▶ **TASK TO CARRY OUT**
Wherever a line in the data holds the word "camera", pull that line out.

• • • •

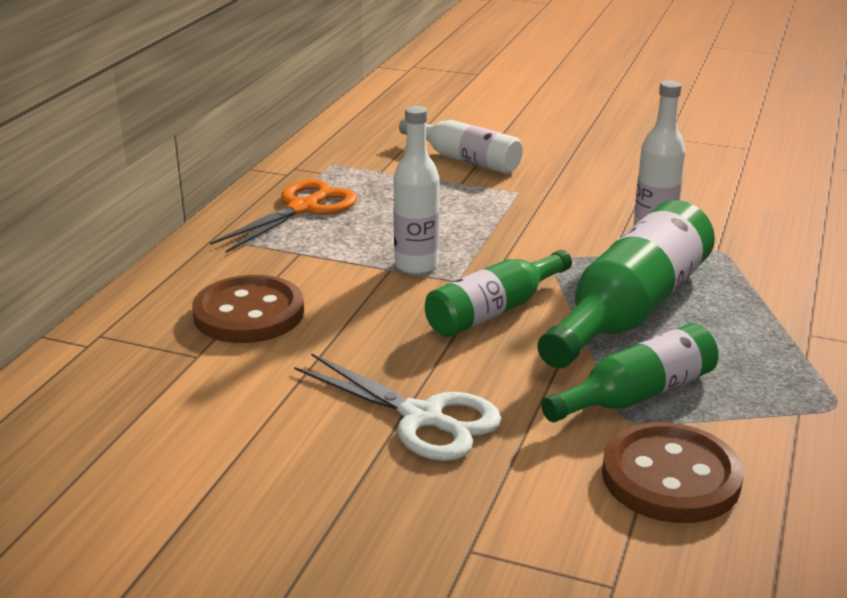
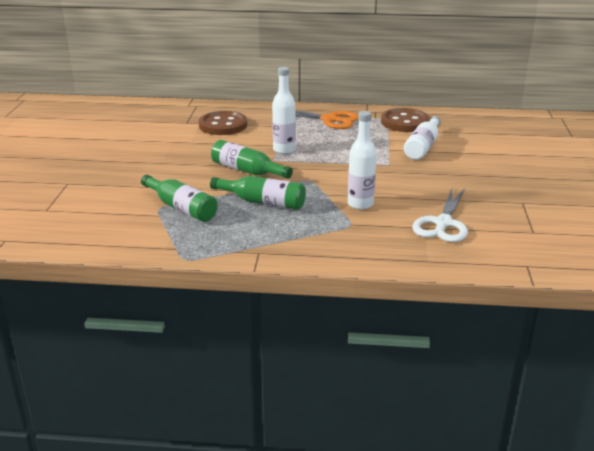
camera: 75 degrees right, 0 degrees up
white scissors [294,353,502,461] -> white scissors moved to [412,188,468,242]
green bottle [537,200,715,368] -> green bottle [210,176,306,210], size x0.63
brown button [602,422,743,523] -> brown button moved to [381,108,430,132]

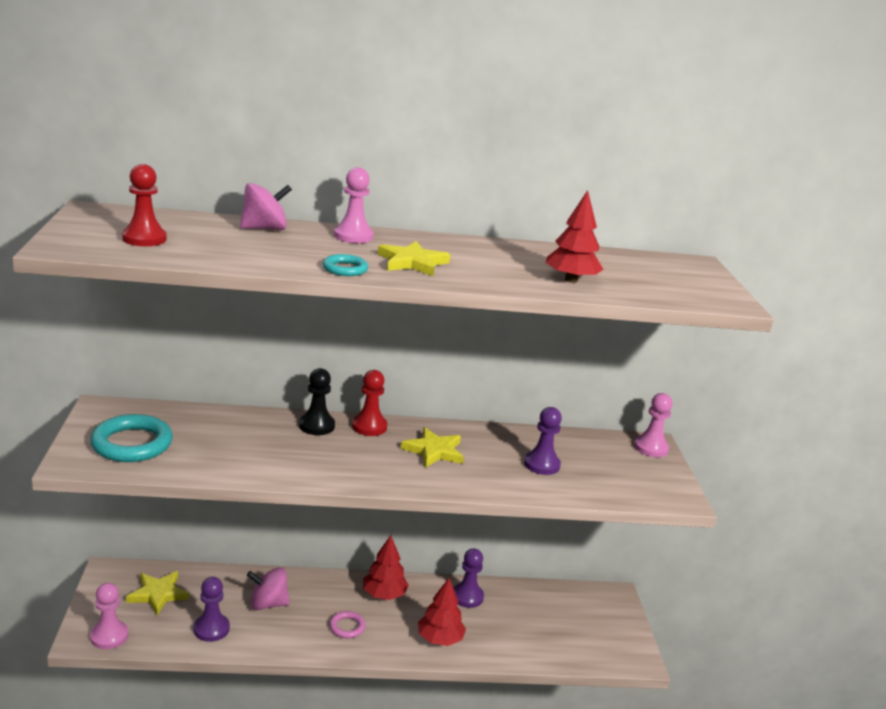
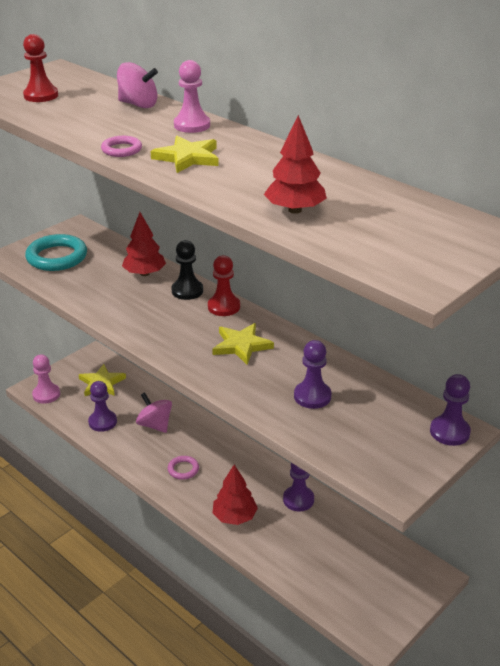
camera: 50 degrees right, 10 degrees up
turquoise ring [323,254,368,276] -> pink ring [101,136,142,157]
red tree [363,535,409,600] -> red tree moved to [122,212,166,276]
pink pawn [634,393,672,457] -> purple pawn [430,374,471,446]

• • • •

▶ **EXPECTED ANSWER**
camera: 75 degrees right, 0 degrees up
camera: 50 degrees right, 10 degrees up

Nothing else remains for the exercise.